### DESCRIPTION OF THE TASK
Reproduce, word for word, the lines in the material below starting with the one that has "R3: 10k (+12V, X1) -> none" and going on through the one that has "U7: none -> OR (in X0, in X1, out Y3)". Leave out all pictures.
───── RECORDS SUPPLIED
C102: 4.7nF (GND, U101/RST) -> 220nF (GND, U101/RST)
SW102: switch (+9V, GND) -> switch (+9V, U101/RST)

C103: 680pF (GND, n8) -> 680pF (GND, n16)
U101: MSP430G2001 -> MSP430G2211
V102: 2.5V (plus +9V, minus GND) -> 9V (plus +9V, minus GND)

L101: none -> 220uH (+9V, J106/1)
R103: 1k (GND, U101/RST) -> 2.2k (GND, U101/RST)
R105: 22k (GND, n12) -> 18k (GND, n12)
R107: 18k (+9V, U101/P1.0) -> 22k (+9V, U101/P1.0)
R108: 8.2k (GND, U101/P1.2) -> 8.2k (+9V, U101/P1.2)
──────────
───── RECORDS SUPPLIED
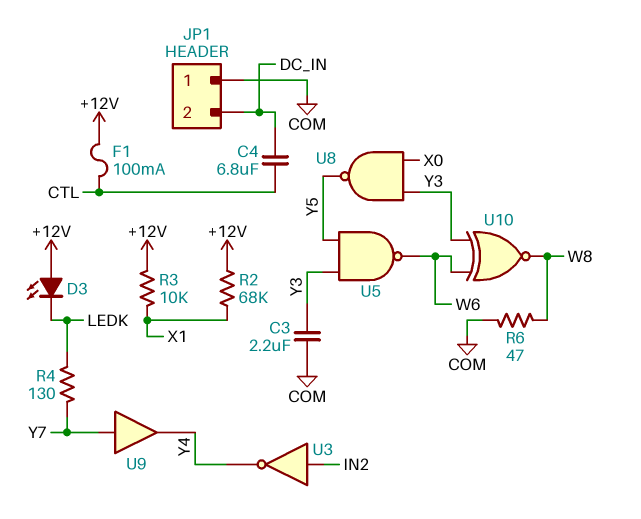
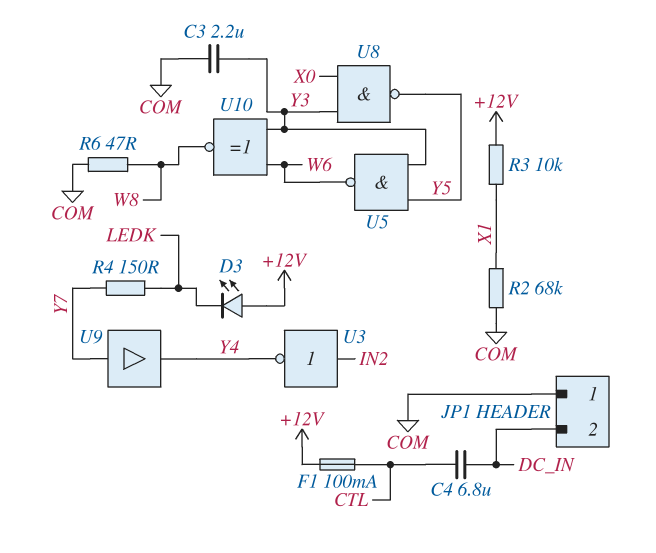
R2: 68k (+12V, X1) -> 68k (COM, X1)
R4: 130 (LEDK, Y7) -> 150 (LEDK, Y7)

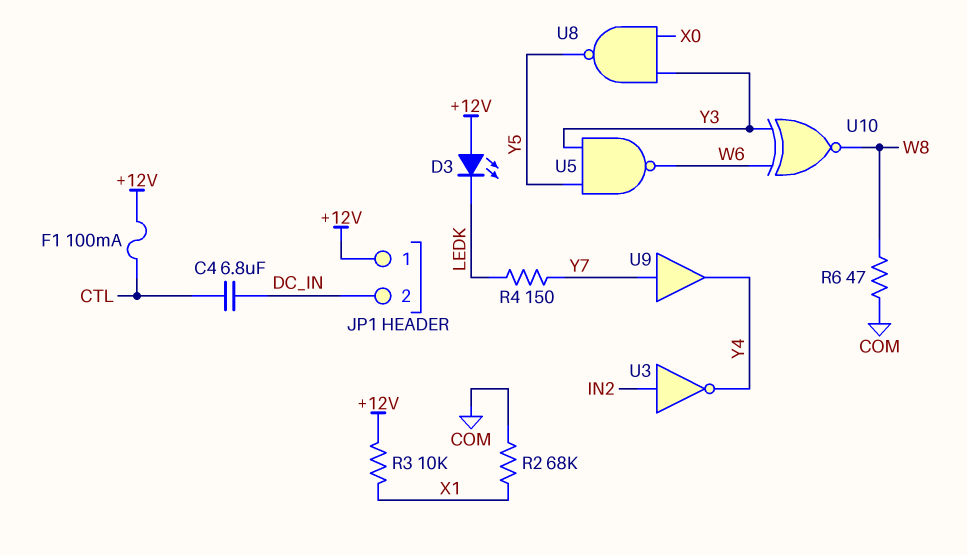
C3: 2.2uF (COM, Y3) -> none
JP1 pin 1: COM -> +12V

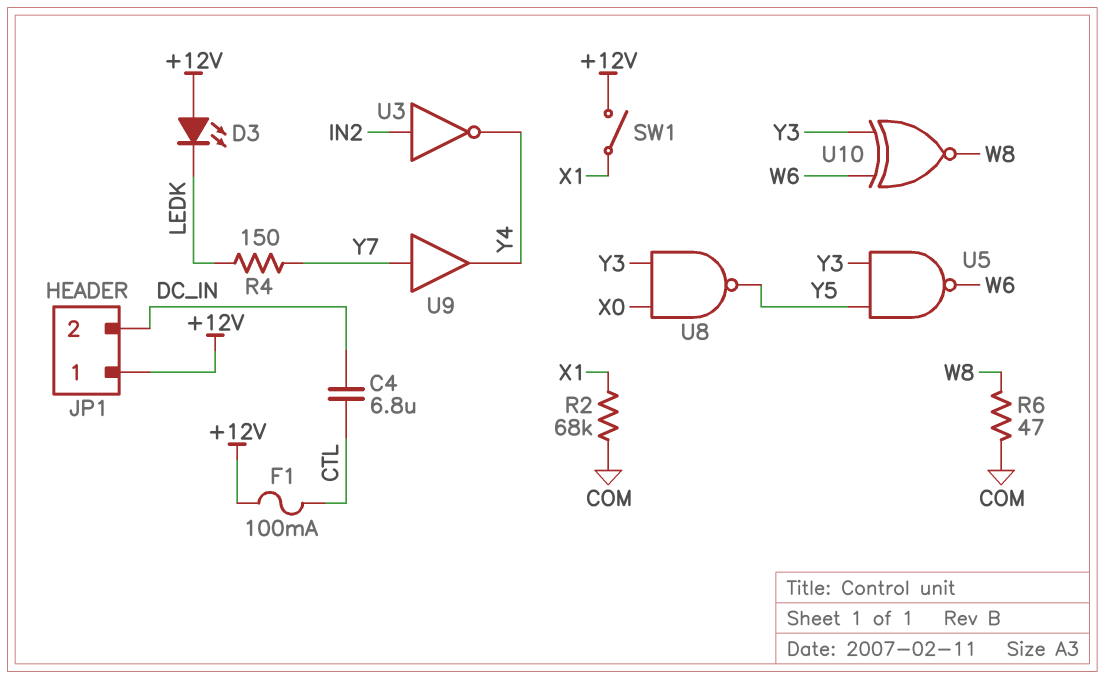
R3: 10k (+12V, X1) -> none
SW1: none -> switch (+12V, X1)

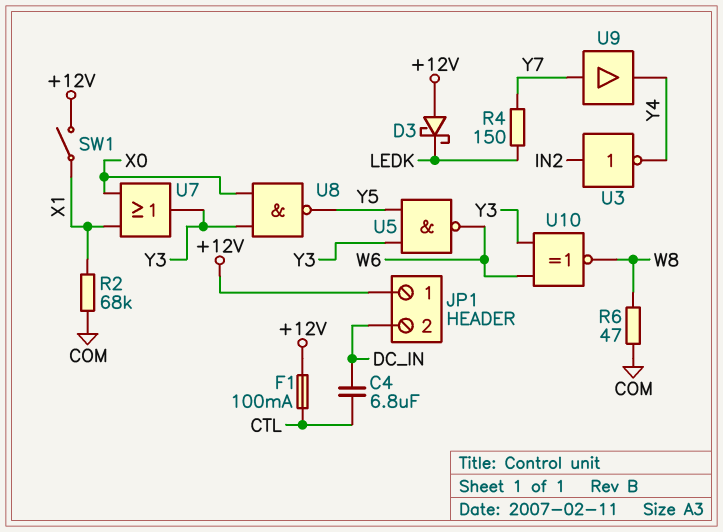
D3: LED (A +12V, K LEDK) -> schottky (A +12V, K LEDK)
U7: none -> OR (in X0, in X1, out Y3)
──────────
───── RECORDS SUPPLIED
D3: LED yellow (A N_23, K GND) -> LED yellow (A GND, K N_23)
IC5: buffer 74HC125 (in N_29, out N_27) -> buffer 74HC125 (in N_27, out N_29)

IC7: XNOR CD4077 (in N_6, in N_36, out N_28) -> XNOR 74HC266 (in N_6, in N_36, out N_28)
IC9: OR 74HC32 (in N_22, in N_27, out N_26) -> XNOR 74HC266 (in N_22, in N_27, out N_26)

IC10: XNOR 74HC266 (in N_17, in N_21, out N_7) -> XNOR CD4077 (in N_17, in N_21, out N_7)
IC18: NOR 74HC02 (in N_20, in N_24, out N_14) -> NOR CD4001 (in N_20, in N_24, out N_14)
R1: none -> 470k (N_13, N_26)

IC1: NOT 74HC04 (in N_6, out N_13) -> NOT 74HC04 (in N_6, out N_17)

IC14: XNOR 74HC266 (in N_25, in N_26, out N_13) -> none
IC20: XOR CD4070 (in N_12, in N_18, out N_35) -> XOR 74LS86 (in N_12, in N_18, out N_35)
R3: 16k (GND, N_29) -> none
──────────
### RESULT OF THIS TASK
R3: 10k (+12V, X1) -> none
SW1: none -> switch (+12V, X1)

D3: LED (A +12V, K LEDK) -> schottky (A +12V, K LEDK)
U7: none -> OR (in X0, in X1, out Y3)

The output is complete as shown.